_EXERCISE INPUT_:
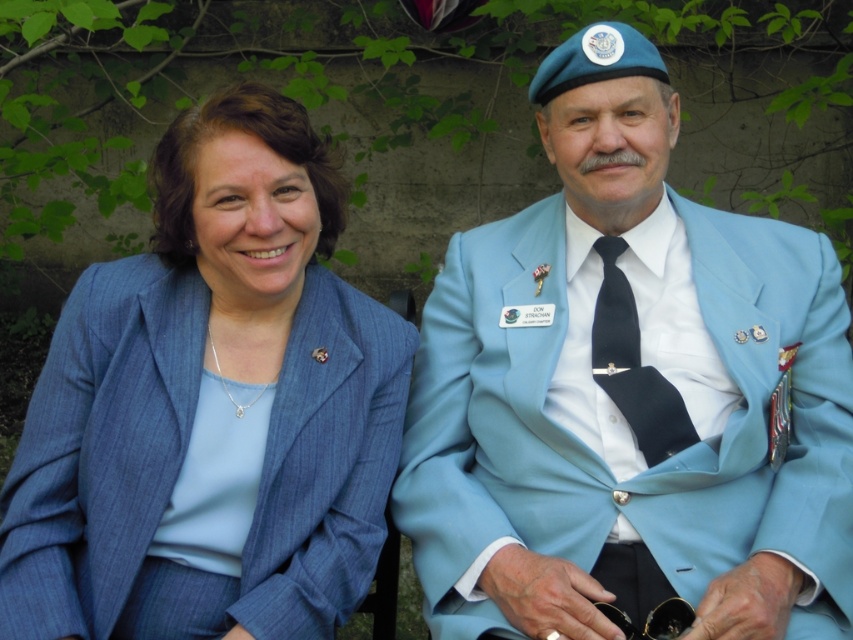
Question: Is light blue suit at center to the right of matte blue suit at left from the viewer's perspective?

Choices:
 (A) yes
 (B) no

Answer: (A)

Question: Does light blue suit at center appear over matte blue suit at left?

Choices:
 (A) yes
 (B) no

Answer: (A)

Question: Which point is closer to the camera?

Choices:
 (A) matte blue suit at left
 (B) light blue suit at center

Answer: (A)

Question: Can you confirm if light blue suit at center is wider than matte blue suit at left?

Choices:
 (A) no
 (B) yes

Answer: (B)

_EXERCISE_:
Select each line above that contains the word "center".

_WRITTEN ANSWER_:
Question: Is light blue suit at center to the right of matte blue suit at left from the viewer's perspective?
Question: Does light blue suit at center appear over matte blue suit at left?
 (B) light blue suit at center
Question: Can you confirm if light blue suit at center is wider than matte blue suit at left?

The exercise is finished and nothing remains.